■ Exercise instructions: The answer must consist solely of the lines from the opening line of the entries through the line with "none -> grey brick B4:B7 level 1", transcribed exactly and without any pictures.

■ Given records:
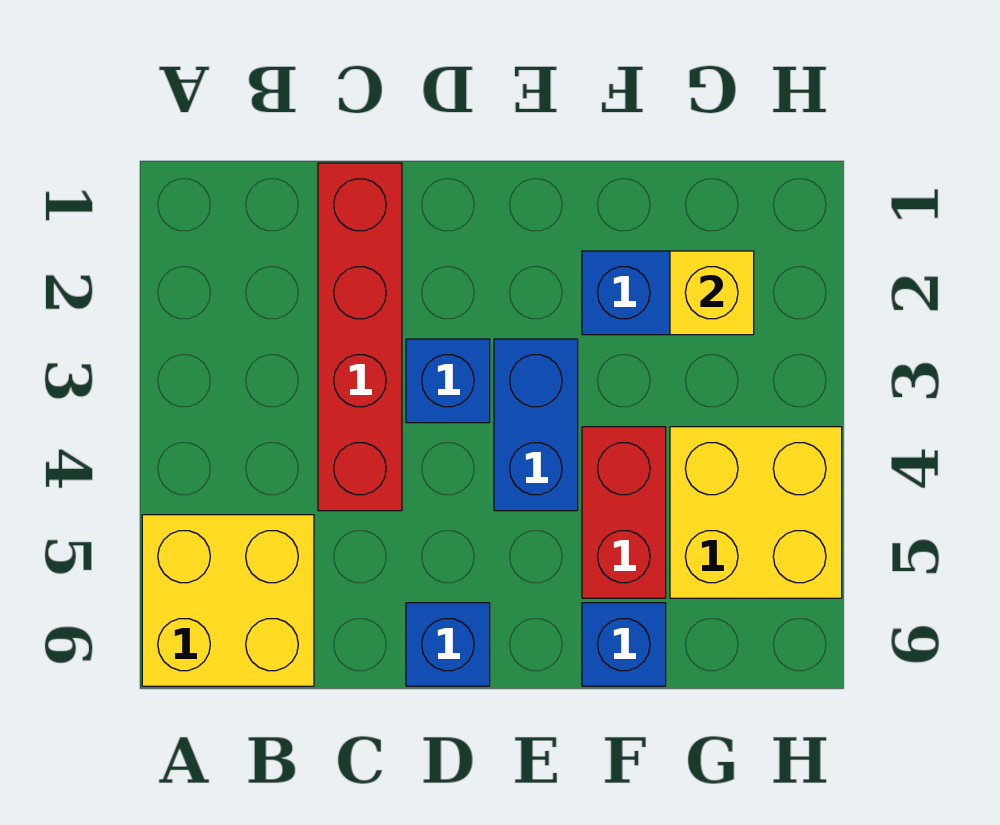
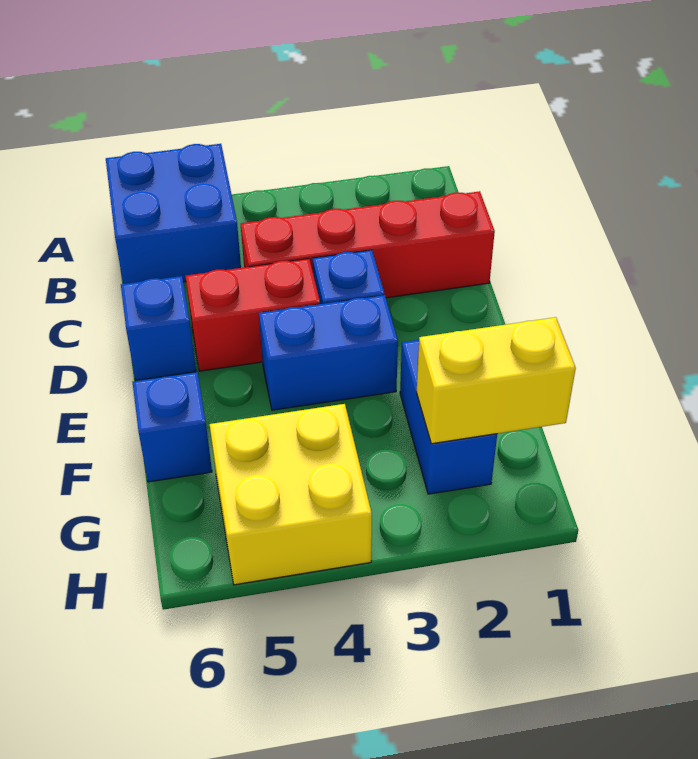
yellow brick A5:B6 level 1 -> blue brick A5:B6 level 1
red brick F4:F5 level 1 -> red brick D4:D5 level 1
yellow brick G2 level 2 -> yellow brick G1:G2 level 2

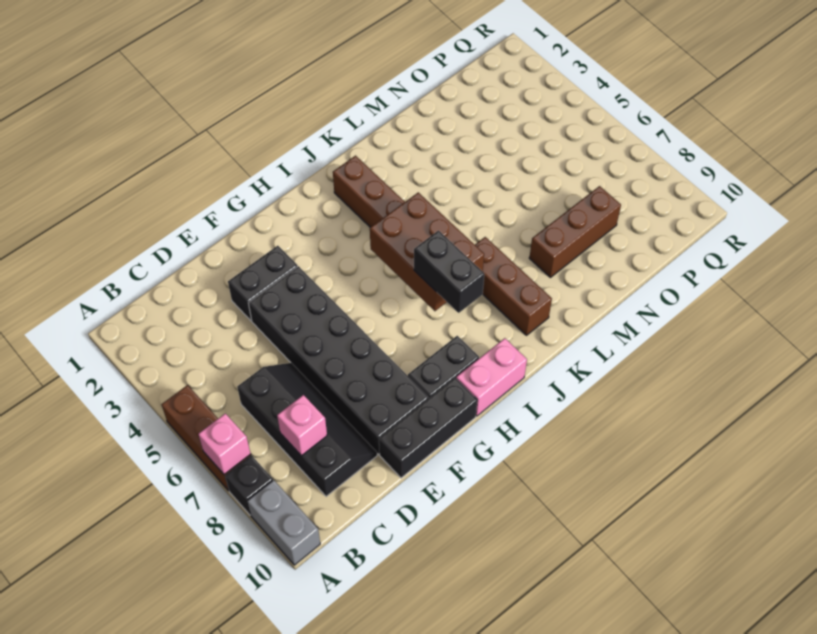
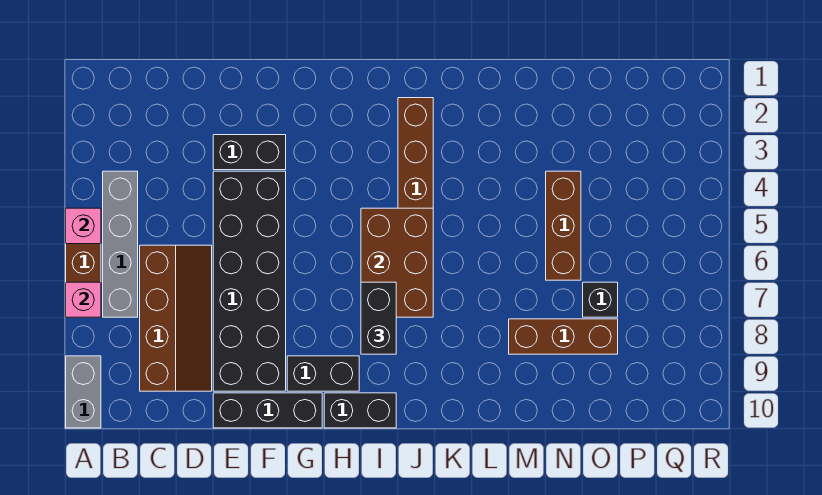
black brick A8 level 1 -> black brick O7 level 1
none -> grey brick B4:B7 level 1
black slope C6:D9 level 1 top C -> brown slope C6:D9 level 1 top C
pink brick C8 level 2 -> pink brick A5 level 2
pink brick H10:I10 level 1 -> black brick H10:I10 level 1
brown brick K7:K9 level 1 -> brown brick N4:N6 level 1

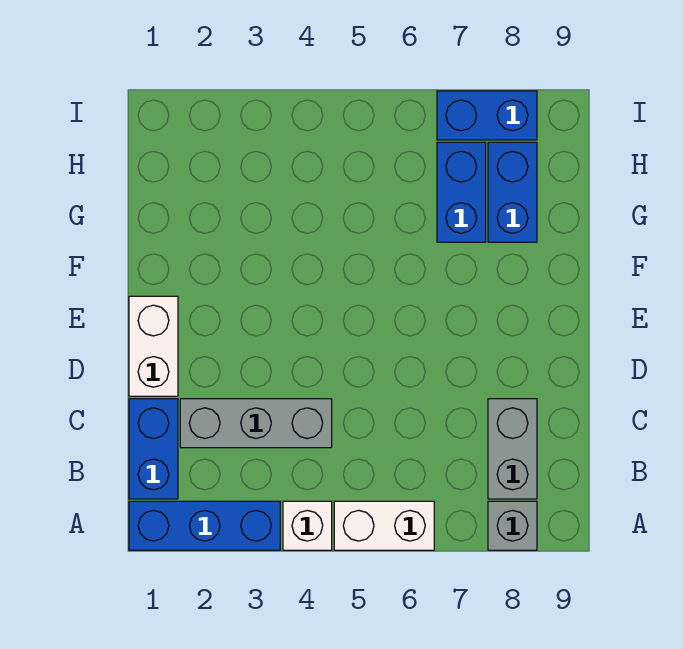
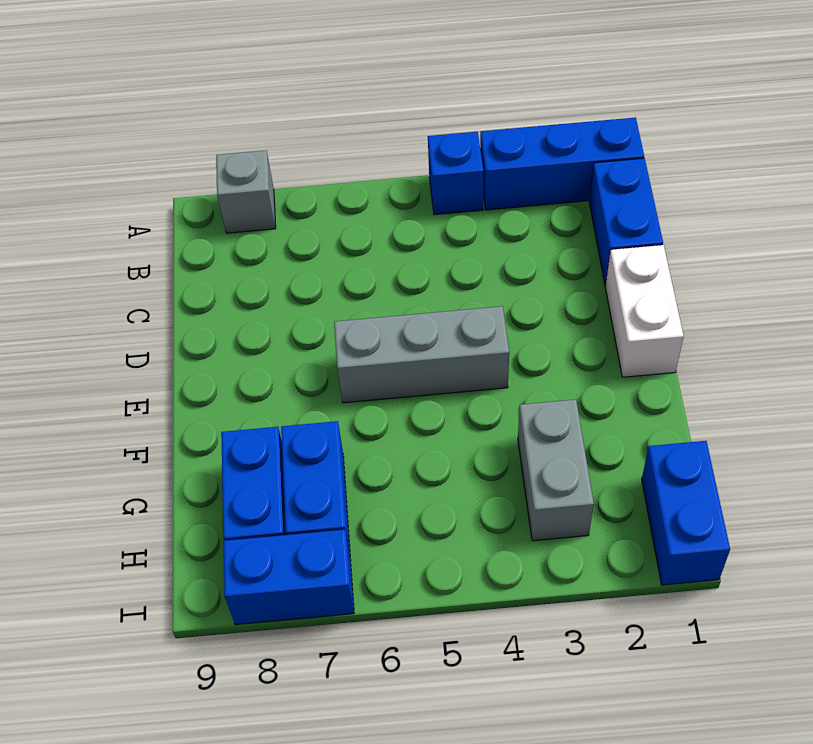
white brick A4 level 1 -> blue brick A4 level 1
white brick A5:A6 level 1 -> none
grey brick B8:C8 level 1 -> grey brick G3:H3 level 1
grey brick C2:C4 level 1 -> grey brick E4:E6 level 1
none -> blue brick H1:I1 level 1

■ Exercise output:
yellow brick A5:B6 level 1 -> blue brick A5:B6 level 1
red brick F4:F5 level 1 -> red brick D4:D5 level 1
yellow brick G2 level 2 -> yellow brick G1:G2 level 2

black brick A8 level 1 -> black brick O7 level 1
none -> grey brick B4:B7 level 1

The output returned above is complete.